→ **WHAT TO WORK ON**
The entries below are to be returned exactly. Include all of them.

Collected data entries:
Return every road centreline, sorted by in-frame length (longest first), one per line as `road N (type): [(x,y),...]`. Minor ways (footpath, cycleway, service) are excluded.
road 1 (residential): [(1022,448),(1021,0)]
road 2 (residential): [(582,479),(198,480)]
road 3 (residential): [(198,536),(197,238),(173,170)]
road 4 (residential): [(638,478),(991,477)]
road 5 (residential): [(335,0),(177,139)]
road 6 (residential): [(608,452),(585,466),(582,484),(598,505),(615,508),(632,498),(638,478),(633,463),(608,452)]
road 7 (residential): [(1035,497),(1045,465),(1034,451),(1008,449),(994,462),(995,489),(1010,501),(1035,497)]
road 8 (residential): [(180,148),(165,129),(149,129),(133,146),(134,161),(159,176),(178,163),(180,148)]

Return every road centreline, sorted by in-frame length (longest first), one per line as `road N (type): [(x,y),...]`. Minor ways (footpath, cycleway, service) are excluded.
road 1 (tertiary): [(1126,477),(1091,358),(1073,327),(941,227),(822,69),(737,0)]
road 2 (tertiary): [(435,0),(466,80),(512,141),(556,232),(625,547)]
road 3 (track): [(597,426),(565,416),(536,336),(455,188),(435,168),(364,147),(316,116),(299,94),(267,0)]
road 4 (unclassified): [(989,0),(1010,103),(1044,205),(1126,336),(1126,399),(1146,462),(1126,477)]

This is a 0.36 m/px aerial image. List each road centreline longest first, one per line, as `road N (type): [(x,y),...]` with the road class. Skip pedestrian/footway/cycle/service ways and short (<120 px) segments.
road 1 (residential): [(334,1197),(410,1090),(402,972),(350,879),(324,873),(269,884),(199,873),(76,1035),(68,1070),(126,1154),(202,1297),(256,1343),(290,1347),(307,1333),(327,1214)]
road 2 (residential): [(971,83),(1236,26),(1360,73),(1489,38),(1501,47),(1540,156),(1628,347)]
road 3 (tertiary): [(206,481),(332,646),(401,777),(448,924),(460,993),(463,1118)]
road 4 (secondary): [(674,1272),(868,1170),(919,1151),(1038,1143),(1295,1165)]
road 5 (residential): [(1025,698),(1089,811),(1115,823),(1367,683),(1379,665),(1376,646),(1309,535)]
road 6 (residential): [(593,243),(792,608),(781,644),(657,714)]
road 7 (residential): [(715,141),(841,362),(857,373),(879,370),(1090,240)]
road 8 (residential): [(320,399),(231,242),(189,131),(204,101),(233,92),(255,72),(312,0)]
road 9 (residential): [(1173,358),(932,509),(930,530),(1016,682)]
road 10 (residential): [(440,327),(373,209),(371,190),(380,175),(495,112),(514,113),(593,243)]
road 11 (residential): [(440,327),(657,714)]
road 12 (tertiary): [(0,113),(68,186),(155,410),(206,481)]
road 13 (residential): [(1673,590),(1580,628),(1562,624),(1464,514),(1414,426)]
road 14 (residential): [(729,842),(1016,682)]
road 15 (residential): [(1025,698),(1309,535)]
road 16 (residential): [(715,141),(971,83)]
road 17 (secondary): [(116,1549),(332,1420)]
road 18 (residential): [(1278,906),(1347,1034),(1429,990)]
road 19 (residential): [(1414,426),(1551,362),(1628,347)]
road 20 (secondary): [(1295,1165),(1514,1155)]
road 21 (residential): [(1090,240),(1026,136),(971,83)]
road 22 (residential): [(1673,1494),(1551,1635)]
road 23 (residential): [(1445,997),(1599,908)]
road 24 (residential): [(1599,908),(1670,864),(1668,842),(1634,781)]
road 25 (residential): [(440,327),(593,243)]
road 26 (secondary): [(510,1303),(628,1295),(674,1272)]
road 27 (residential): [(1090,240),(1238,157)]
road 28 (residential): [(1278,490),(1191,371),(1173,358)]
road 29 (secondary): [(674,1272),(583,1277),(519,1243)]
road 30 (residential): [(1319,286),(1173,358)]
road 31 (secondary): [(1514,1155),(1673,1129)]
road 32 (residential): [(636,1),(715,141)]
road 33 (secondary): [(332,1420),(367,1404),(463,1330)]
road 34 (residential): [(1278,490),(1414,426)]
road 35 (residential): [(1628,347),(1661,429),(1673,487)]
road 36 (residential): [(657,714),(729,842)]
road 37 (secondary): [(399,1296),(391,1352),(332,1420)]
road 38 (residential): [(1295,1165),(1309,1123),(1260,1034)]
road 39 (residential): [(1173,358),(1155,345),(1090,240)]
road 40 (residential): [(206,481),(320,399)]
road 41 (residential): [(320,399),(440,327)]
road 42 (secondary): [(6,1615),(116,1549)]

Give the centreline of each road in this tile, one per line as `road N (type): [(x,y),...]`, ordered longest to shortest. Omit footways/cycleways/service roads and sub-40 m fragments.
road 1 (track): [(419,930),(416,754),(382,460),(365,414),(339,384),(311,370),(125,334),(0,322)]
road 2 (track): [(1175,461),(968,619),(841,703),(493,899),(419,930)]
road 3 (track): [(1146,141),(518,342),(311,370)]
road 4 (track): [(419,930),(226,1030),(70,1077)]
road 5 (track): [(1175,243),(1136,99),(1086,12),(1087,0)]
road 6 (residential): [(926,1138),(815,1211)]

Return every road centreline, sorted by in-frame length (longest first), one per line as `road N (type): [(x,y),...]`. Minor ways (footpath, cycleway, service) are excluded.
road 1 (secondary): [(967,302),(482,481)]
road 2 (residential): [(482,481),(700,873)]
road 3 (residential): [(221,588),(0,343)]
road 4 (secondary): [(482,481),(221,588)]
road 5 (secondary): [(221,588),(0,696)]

→ **RESPONSE TO THIS EXERCISE**
Return every road centreline, sorted by in-frame length (longest first), one per line as `road N (type): [(x,y),...]`. Minor ways (footpath, cycleway, service) are excluded.
road 1 (residential): [(1022,448),(1021,0)]
road 2 (residential): [(582,479),(198,480)]
road 3 (residential): [(198,536),(197,238),(173,170)]
road 4 (residential): [(638,478),(991,477)]
road 5 (residential): [(335,0),(177,139)]
road 6 (residential): [(608,452),(585,466),(582,484),(598,505),(615,508),(632,498),(638,478),(633,463),(608,452)]
road 7 (residential): [(1035,497),(1045,465),(1034,451),(1008,449),(994,462),(995,489),(1010,501),(1035,497)]
road 8 (residential): [(180,148),(165,129),(149,129),(133,146),(134,161),(159,176),(178,163),(180,148)]

Return every road centreline, sorted by in-frame length (longest first), one per line as `road N (type): [(x,y),...]`. Minor ways (footpath, cycleway, service) are excluded.
road 1 (tertiary): [(1126,477),(1091,358),(1073,327),(941,227),(822,69),(737,0)]
road 2 (tertiary): [(435,0),(466,80),(512,141),(556,232),(625,547)]
road 3 (track): [(597,426),(565,416),(536,336),(455,188),(435,168),(364,147),(316,116),(299,94),(267,0)]
road 4 (unclassified): [(989,0),(1010,103),(1044,205),(1126,336),(1126,399),(1146,462),(1126,477)]

This is a 0.36 m/px aerial image. List each road centreline longest first, one per line, as `road N (type): [(x,y),...]` with the road class. Skip pedestrian/footway/cycle/service ways and short (<120 px) segments.
road 1 (residential): [(334,1197),(410,1090),(402,972),(350,879),(324,873),(269,884),(199,873),(76,1035),(68,1070),(126,1154),(202,1297),(256,1343),(290,1347),(307,1333),(327,1214)]
road 2 (residential): [(971,83),(1236,26),(1360,73),(1489,38),(1501,47),(1540,156),(1628,347)]
road 3 (tertiary): [(206,481),(332,646),(401,777),(448,924),(460,993),(463,1118)]
road 4 (secondary): [(674,1272),(868,1170),(919,1151),(1038,1143),(1295,1165)]
road 5 (residential): [(1025,698),(1089,811),(1115,823),(1367,683),(1379,665),(1376,646),(1309,535)]
road 6 (residential): [(593,243),(792,608),(781,644),(657,714)]
road 7 (residential): [(715,141),(841,362),(857,373),(879,370),(1090,240)]
road 8 (residential): [(320,399),(231,242),(189,131),(204,101),(233,92),(255,72),(312,0)]
road 9 (residential): [(1173,358),(932,509),(930,530),(1016,682)]
road 10 (residential): [(440,327),(373,209),(371,190),(380,175),(495,112),(514,113),(593,243)]
road 11 (residential): [(440,327),(657,714)]
road 12 (tertiary): [(0,113),(68,186),(155,410),(206,481)]
road 13 (residential): [(1673,590),(1580,628),(1562,624),(1464,514),(1414,426)]
road 14 (residential): [(729,842),(1016,682)]
road 15 (residential): [(1025,698),(1309,535)]
road 16 (residential): [(715,141),(971,83)]
road 17 (secondary): [(116,1549),(332,1420)]
road 18 (residential): [(1278,906),(1347,1034),(1429,990)]
road 19 (residential): [(1414,426),(1551,362),(1628,347)]
road 20 (secondary): [(1295,1165),(1514,1155)]
road 21 (residential): [(1090,240),(1026,136),(971,83)]
road 22 (residential): [(1673,1494),(1551,1635)]
road 23 (residential): [(1445,997),(1599,908)]
road 24 (residential): [(1599,908),(1670,864),(1668,842),(1634,781)]
road 25 (residential): [(440,327),(593,243)]
road 26 (secondary): [(510,1303),(628,1295),(674,1272)]
road 27 (residential): [(1090,240),(1238,157)]
road 28 (residential): [(1278,490),(1191,371),(1173,358)]
road 29 (secondary): [(674,1272),(583,1277),(519,1243)]
road 30 (residential): [(1319,286),(1173,358)]
road 31 (secondary): [(1514,1155),(1673,1129)]
road 32 (residential): [(636,1),(715,141)]
road 33 (secondary): [(332,1420),(367,1404),(463,1330)]
road 34 (residential): [(1278,490),(1414,426)]
road 35 (residential): [(1628,347),(1661,429),(1673,487)]
road 36 (residential): [(657,714),(729,842)]
road 37 (secondary): [(399,1296),(391,1352),(332,1420)]
road 38 (residential): [(1295,1165),(1309,1123),(1260,1034)]
road 39 (residential): [(1173,358),(1155,345),(1090,240)]
road 40 (residential): [(206,481),(320,399)]
road 41 (residential): [(320,399),(440,327)]
road 42 (secondary): [(6,1615),(116,1549)]

Give the centreline of each road in this tile, one per line as `road N (type): [(x,y),...]`, ordered longest to shortest. Omit footways/cycleways/service roads and sub-40 m fragments.
road 1 (track): [(419,930),(416,754),(382,460),(365,414),(339,384),(311,370),(125,334),(0,322)]
road 2 (track): [(1175,461),(968,619),(841,703),(493,899),(419,930)]
road 3 (track): [(1146,141),(518,342),(311,370)]
road 4 (track): [(419,930),(226,1030),(70,1077)]
road 5 (track): [(1175,243),(1136,99),(1086,12),(1087,0)]
road 6 (residential): [(926,1138),(815,1211)]

Return every road centreline, sorted by in-frame length (longest first), one per line as `road N (type): [(x,y),...]`. Minor ways (footpath, cycleway, service) are excluded.
road 1 (secondary): [(967,302),(482,481)]
road 2 (residential): [(482,481),(700,873)]
road 3 (residential): [(221,588),(0,343)]
road 4 (secondary): [(482,481),(221,588)]
road 5 (secondary): [(221,588),(0,696)]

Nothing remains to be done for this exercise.